**** Source material ****

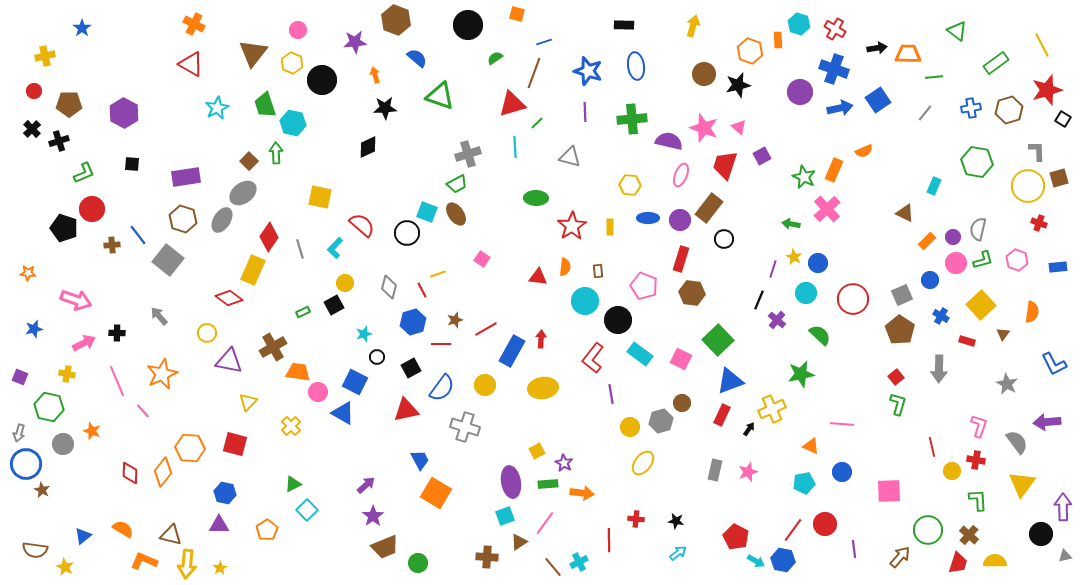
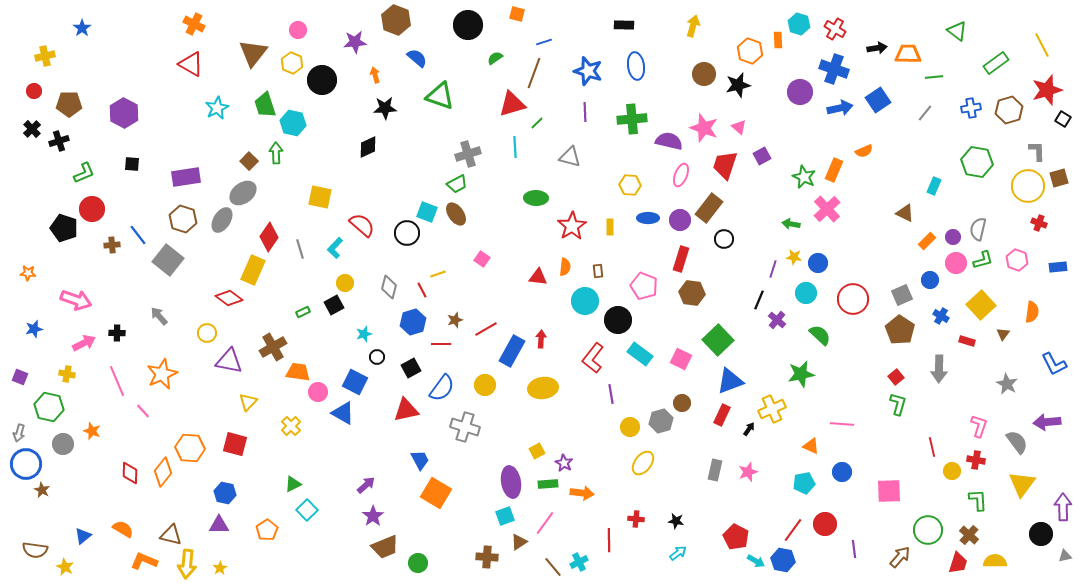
yellow star at (794, 257): rotated 21 degrees counterclockwise
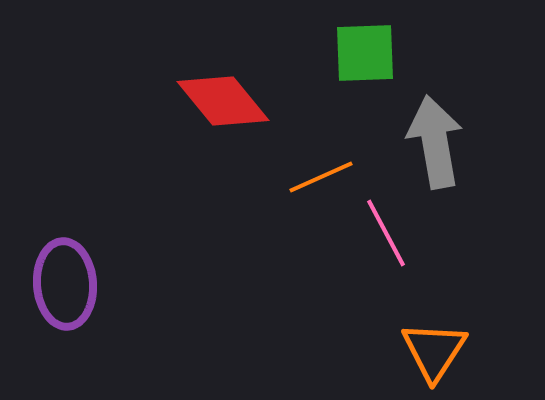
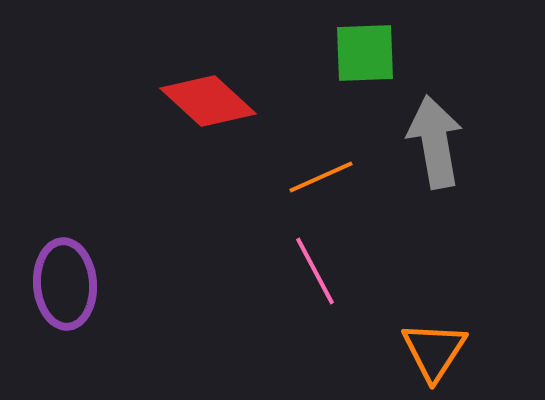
red diamond: moved 15 px left; rotated 8 degrees counterclockwise
pink line: moved 71 px left, 38 px down
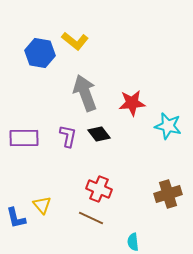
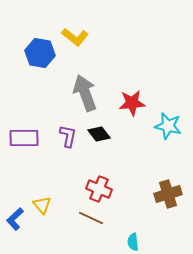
yellow L-shape: moved 4 px up
blue L-shape: moved 1 px left, 1 px down; rotated 60 degrees clockwise
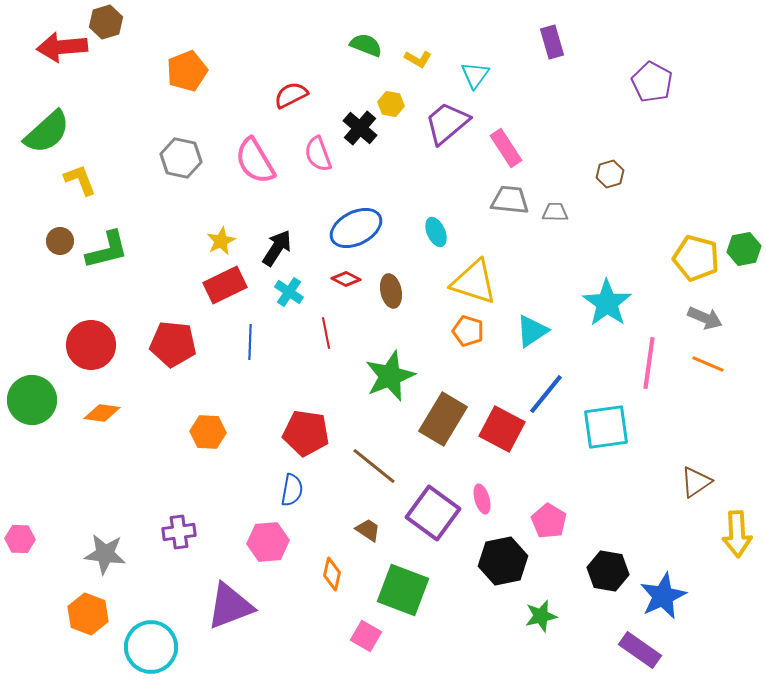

****

# [What the task asks]
Copy each line of the material where "moved" is found.

# [Task output]
red diamond: moved 15 px left; rotated 8 degrees counterclockwise
pink line: moved 71 px left, 38 px down
yellow L-shape: moved 4 px up
blue L-shape: moved 1 px left, 1 px down; rotated 60 degrees clockwise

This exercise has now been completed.